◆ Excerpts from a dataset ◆
------------------------------

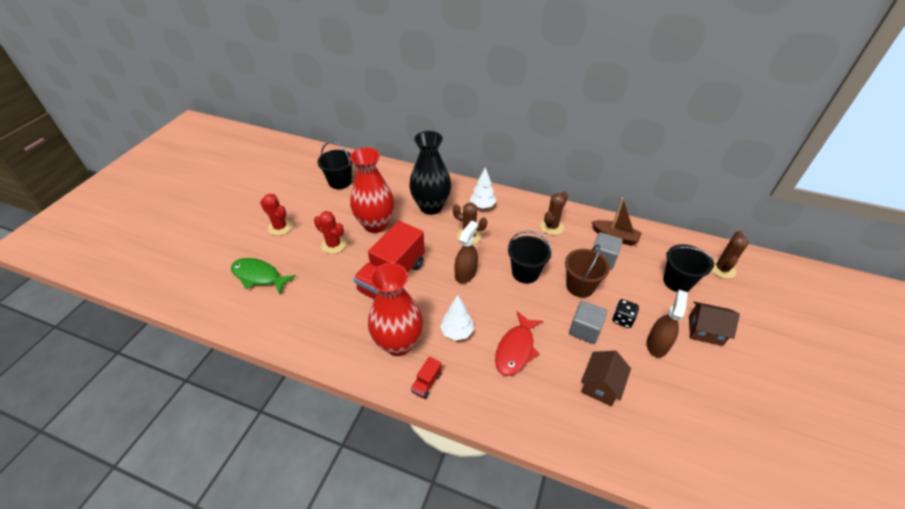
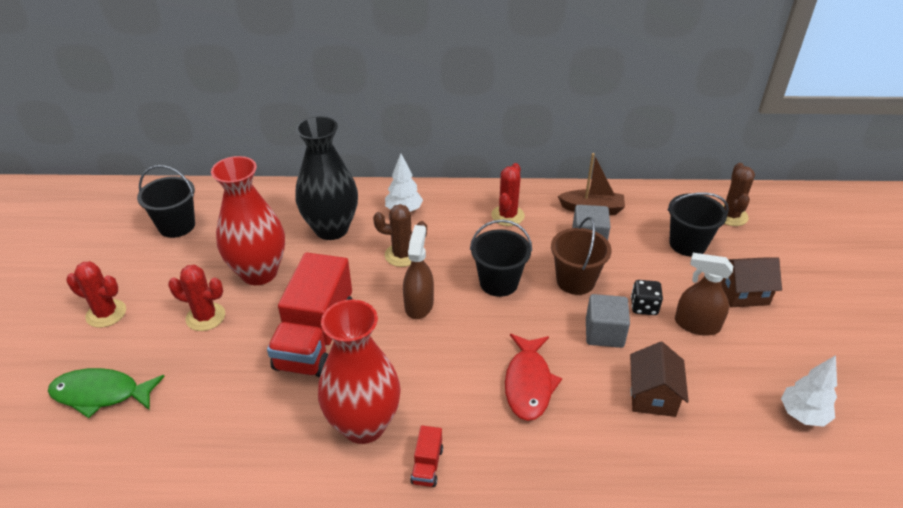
camera: 20 degrees left, 5 degrees down
white tree [440,295,474,341] -> white tree moved to [781,355,837,427]
brown cactus [540,192,568,235] -> red cactus [491,163,525,226]
brown spray bottle [647,290,688,358] -> brown spray bottle turned 75 degrees counterclockwise [675,253,733,336]

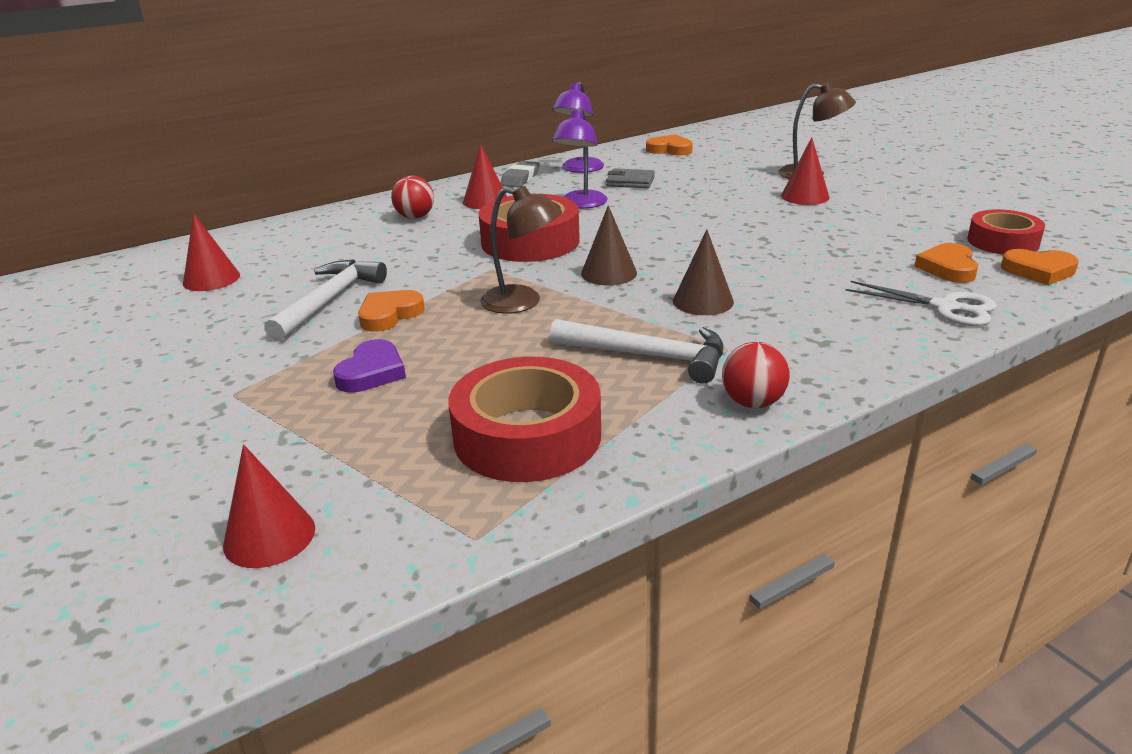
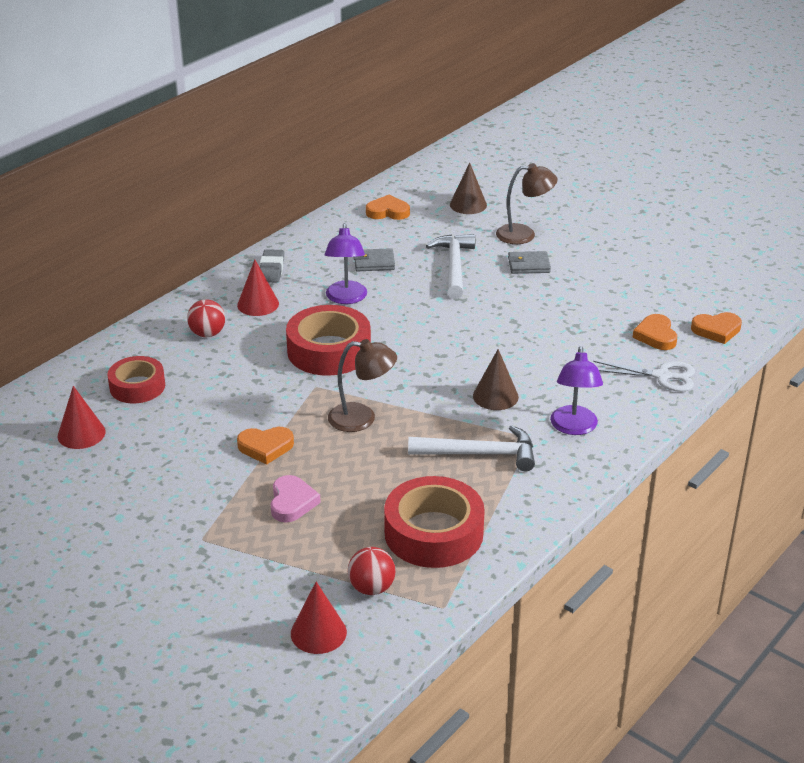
camera: 20 degrees left, 5 degrees up
white hammer [264,259,387,341] -> white hammer moved to [426,234,475,299]
purple heart [333,339,406,393] -> pink heart [271,475,321,522]
orange heart [358,290,425,332] -> orange heart turned 120 degrees counterclockwise [237,427,294,465]
purple lamp [552,82,604,173] -> purple lamp moved to [550,346,603,435]
brown cone [581,205,637,285] -> brown cone moved to [450,163,487,214]
red ball [722,342,790,408] -> red ball moved to [348,547,396,595]
red cone [781,137,830,205] -> grey wallet [508,251,551,274]
red tape [967,209,1045,255] -> red tape moved to [107,356,165,403]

------------------------------

◆ Exercise objective ◆
All lines in the data that contain the word "white" should be copied.

◆ Answer to this task ◆
white tree [440,295,474,341] -> white tree moved to [781,355,837,427]
white hammer [264,259,387,341] -> white hammer moved to [426,234,475,299]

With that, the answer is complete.